TASK TO COMPLETE: What is needed is an exact transcription of every entry below.

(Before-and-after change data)
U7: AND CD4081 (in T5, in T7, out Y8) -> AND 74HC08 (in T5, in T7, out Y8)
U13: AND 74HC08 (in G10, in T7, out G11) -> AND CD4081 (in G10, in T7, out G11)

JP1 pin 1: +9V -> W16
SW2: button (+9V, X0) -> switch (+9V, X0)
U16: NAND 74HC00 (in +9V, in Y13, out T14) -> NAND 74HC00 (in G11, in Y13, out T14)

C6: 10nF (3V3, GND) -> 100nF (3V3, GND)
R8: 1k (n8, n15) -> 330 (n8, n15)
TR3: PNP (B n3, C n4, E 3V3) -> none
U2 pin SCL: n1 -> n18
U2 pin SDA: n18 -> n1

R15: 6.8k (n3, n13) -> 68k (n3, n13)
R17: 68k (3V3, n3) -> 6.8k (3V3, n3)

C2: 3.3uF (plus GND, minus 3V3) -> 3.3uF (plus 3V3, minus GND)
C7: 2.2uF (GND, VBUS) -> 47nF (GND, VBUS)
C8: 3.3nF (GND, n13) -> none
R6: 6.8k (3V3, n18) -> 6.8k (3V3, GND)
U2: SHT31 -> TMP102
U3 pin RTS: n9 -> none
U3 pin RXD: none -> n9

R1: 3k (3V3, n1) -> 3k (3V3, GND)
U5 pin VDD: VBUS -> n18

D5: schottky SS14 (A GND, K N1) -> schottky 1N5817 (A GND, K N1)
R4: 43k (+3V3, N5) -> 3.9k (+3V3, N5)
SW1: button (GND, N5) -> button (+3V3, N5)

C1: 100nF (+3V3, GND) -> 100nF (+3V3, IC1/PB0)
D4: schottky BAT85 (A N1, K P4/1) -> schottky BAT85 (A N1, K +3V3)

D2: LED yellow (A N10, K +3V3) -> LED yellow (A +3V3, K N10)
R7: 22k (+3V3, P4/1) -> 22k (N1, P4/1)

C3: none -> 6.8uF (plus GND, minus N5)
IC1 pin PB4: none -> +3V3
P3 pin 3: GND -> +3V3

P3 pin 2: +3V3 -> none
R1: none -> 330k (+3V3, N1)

REPLY TO THE EXERCISE:
U7: AND CD4081 (in T5, in T7, out Y8) -> AND 74HC08 (in T5, in T7, out Y8)
U13: AND 74HC08 (in G10, in T7, out G11) -> AND CD4081 (in G10, in T7, out G11)

JP1 pin 1: +9V -> W16
SW2: button (+9V, X0) -> switch (+9V, X0)
U16: NAND 74HC00 (in +9V, in Y13, out T14) -> NAND 74HC00 (in G11, in Y13, out T14)

C6: 10nF (3V3, GND) -> 100nF (3V3, GND)
R8: 1k (n8, n15) -> 330 (n8, n15)
TR3: PNP (B n3, C n4, E 3V3) -> none
U2 pin SCL: n1 -> n18
U2 pin SDA: n18 -> n1

R15: 6.8k (n3, n13) -> 68k (n3, n13)
R17: 68k (3V3, n3) -> 6.8k (3V3, n3)

C2: 3.3uF (plus GND, minus 3V3) -> 3.3uF (plus 3V3, minus GND)
C7: 2.2uF (GND, VBUS) -> 47nF (GND, VBUS)
C8: 3.3nF (GND, n13) -> none
R6: 6.8k (3V3, n18) -> 6.8k (3V3, GND)
U2: SHT31 -> TMP102
U3 pin RTS: n9 -> none
U3 pin RXD: none -> n9

R1: 3k (3V3, n1) -> 3k (3V3, GND)
U5 pin VDD: VBUS -> n18

D5: schottky SS14 (A GND, K N1) -> schottky 1N5817 (A GND, K N1)
R4: 43k (+3V3, N5) -> 3.9k (+3V3, N5)
SW1: button (GND, N5) -> button (+3V3, N5)

C1: 100nF (+3V3, GND) -> 100nF (+3V3, IC1/PB0)
D4: schottky BAT85 (A N1, K P4/1) -> schottky BAT85 (A N1, K +3V3)

D2: LED yellow (A N10, K +3V3) -> LED yellow (A +3V3, K N10)
R7: 22k (+3V3, P4/1) -> 22k (N1, P4/1)

C3: none -> 6.8uF (plus GND, minus N5)
IC1 pin PB4: none -> +3V3
P3 pin 3: GND -> +3V3

P3 pin 2: +3V3 -> none
R1: none -> 330k (+3V3, N1)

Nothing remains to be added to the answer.